- [Assignment]
Each line from the one that holds "JOY pin VRY: D4 -> D3" to the end of the entries is to be given again exactly. Do not include pictures.

- [Input for this task]

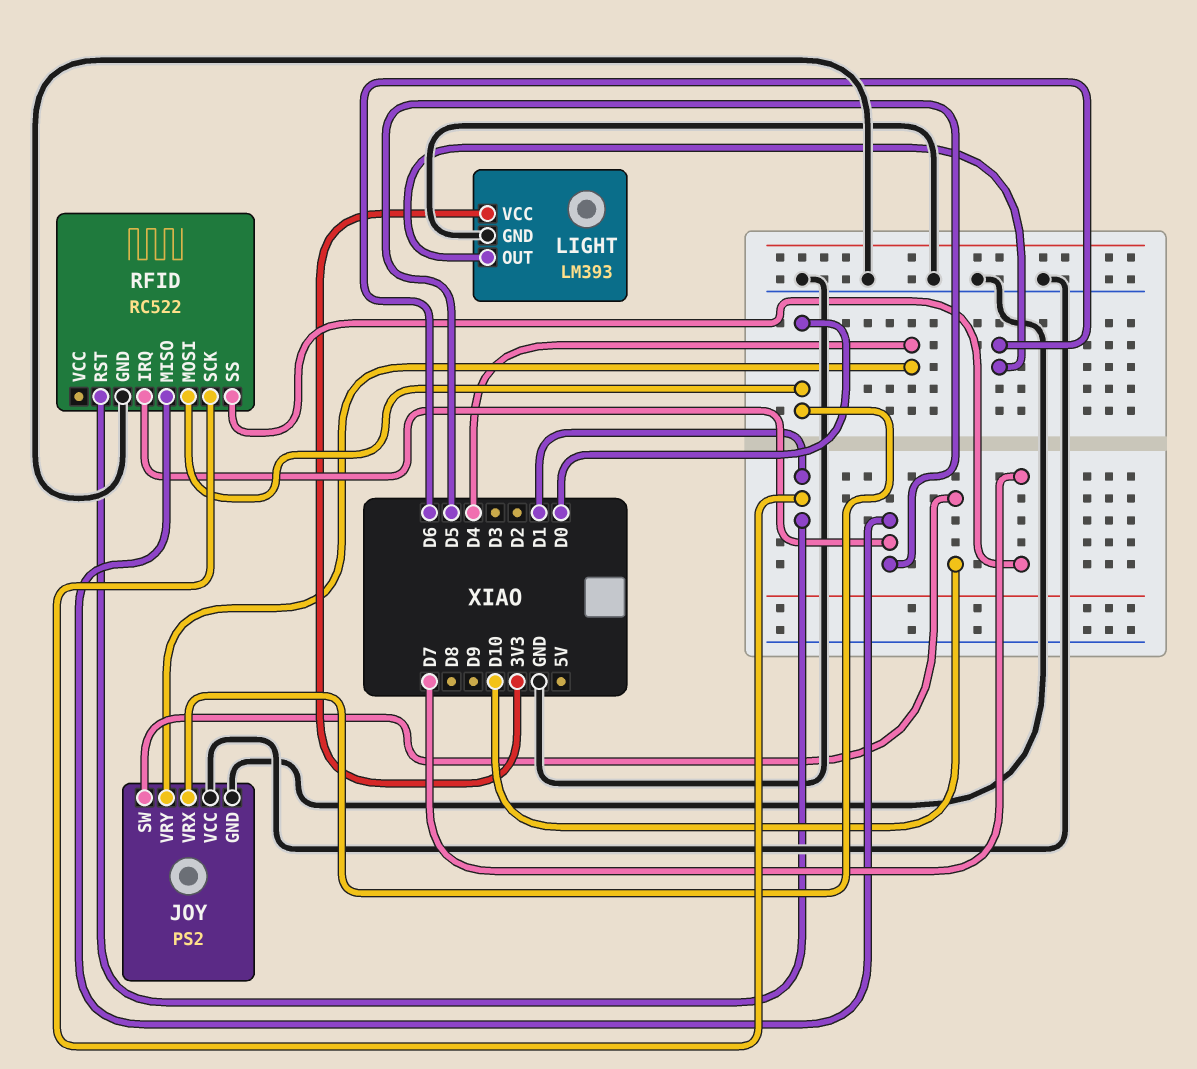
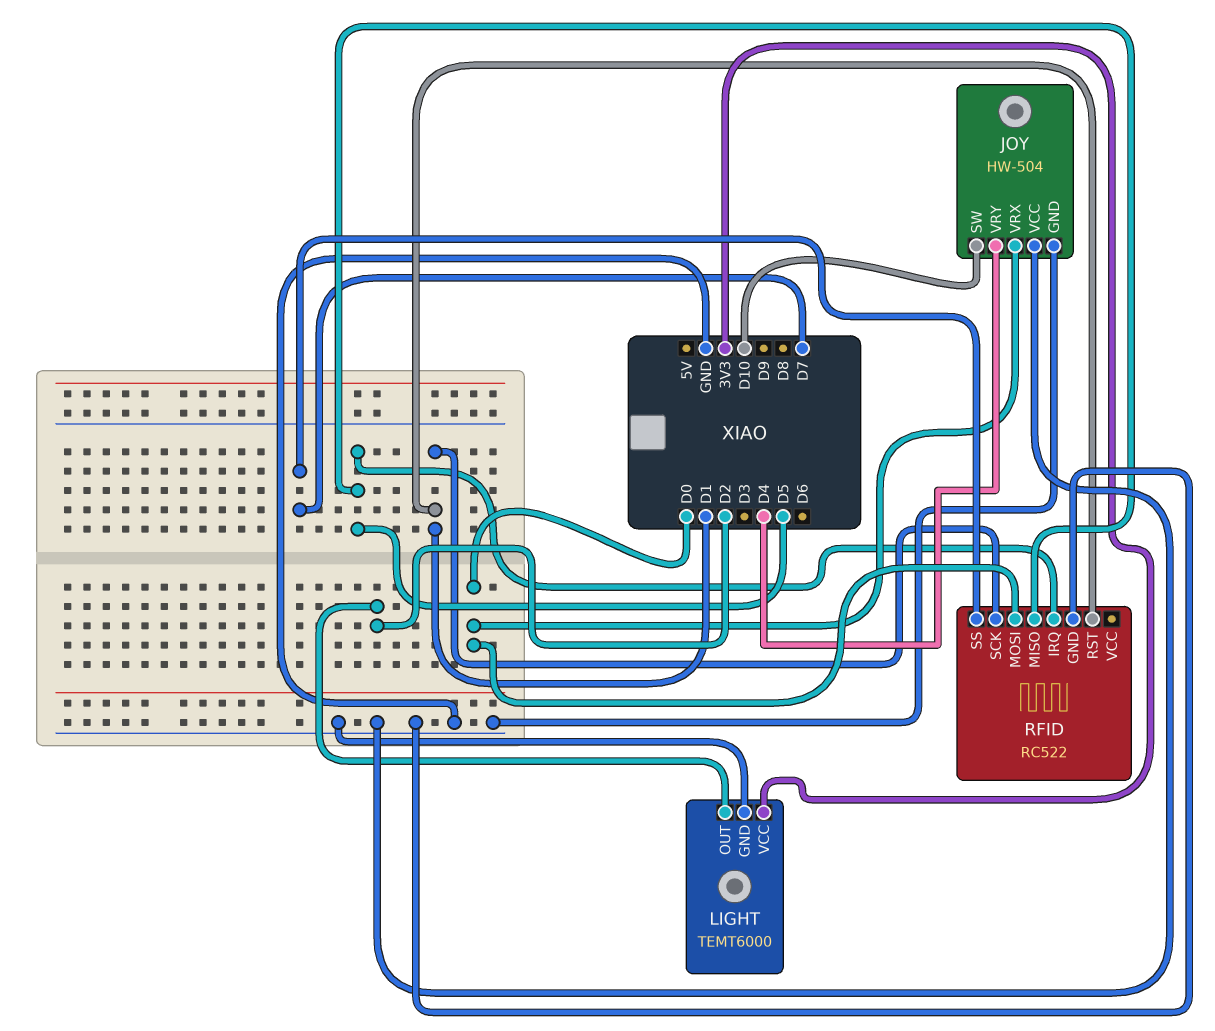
JOY: PS2 -> HW-504
LIGHT: LM393 -> TEMT6000
LIGHT pin OUT: D6 -> D2

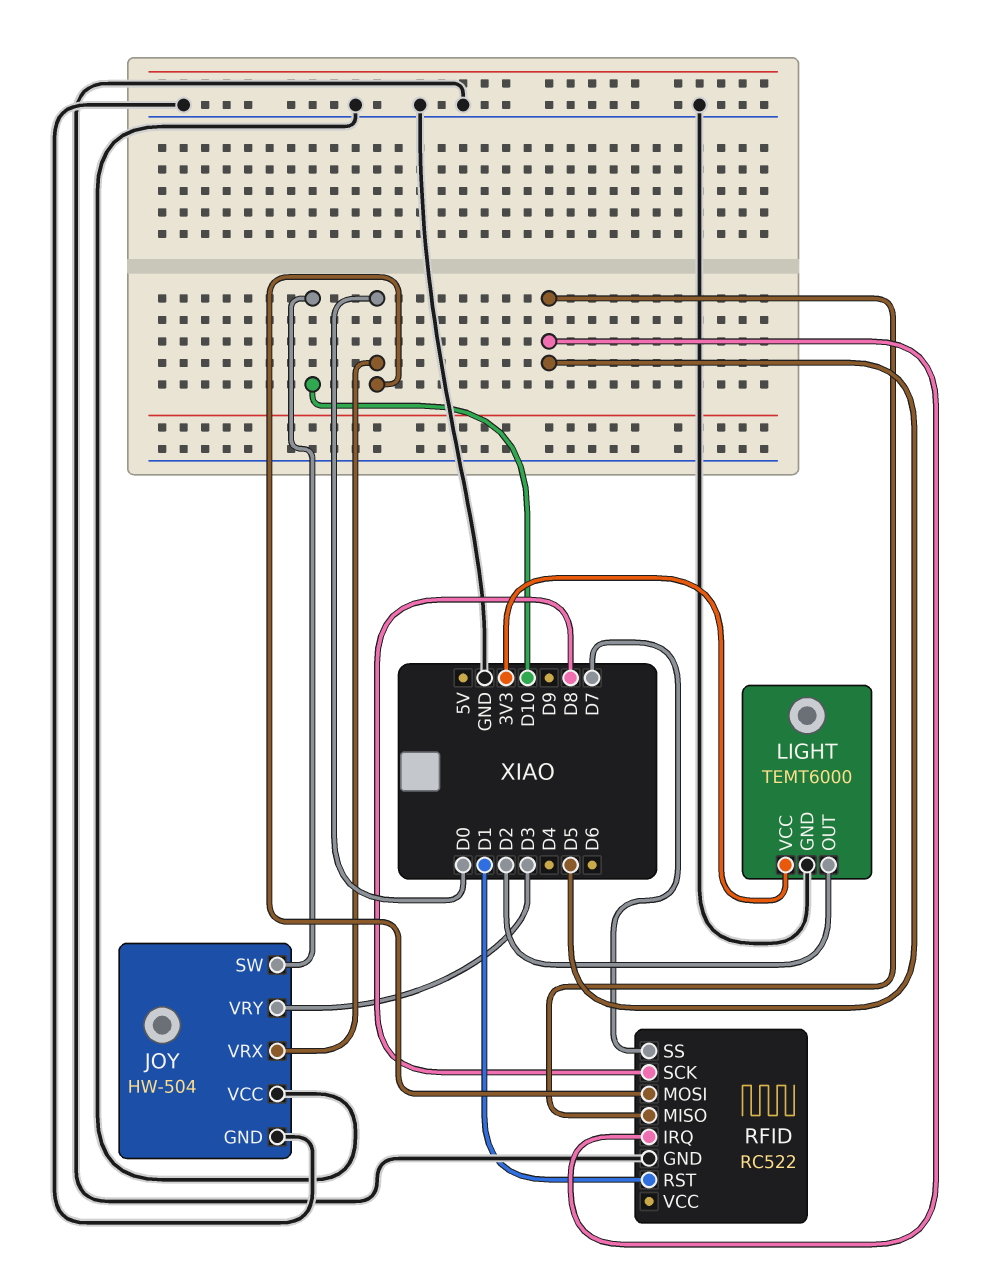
JOY pin VRY: D4 -> D3
RFID pin SCK: D1 -> D8

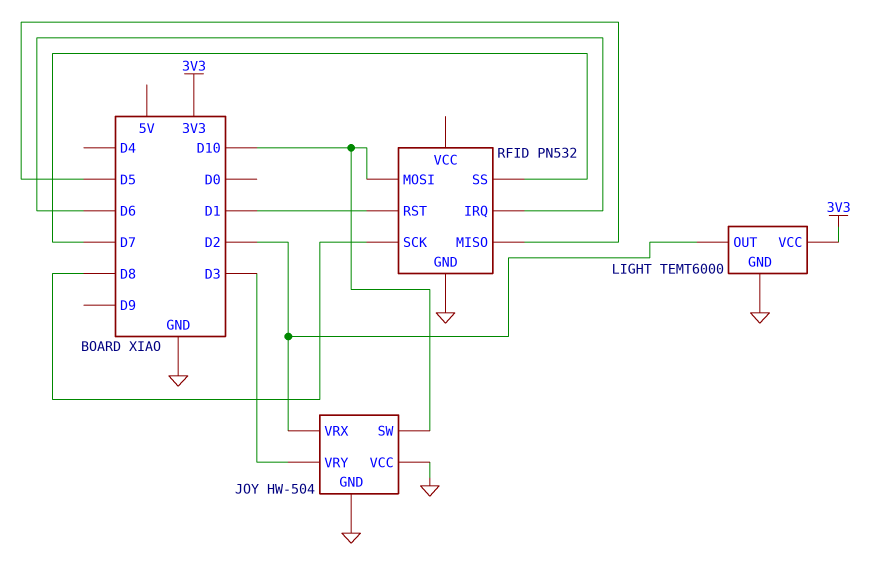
JOY pin VRX: D0 -> D2
RFID: RC522 -> PN532
RFID pin IRQ: D5 -> D6
RFID pin MOSI: D0 -> D10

- [Completed exercise]
JOY pin VRY: D4 -> D3
RFID pin SCK: D1 -> D8

JOY pin VRX: D0 -> D2
RFID: RC522 -> PN532
RFID pin IRQ: D5 -> D6
RFID pin MOSI: D0 -> D10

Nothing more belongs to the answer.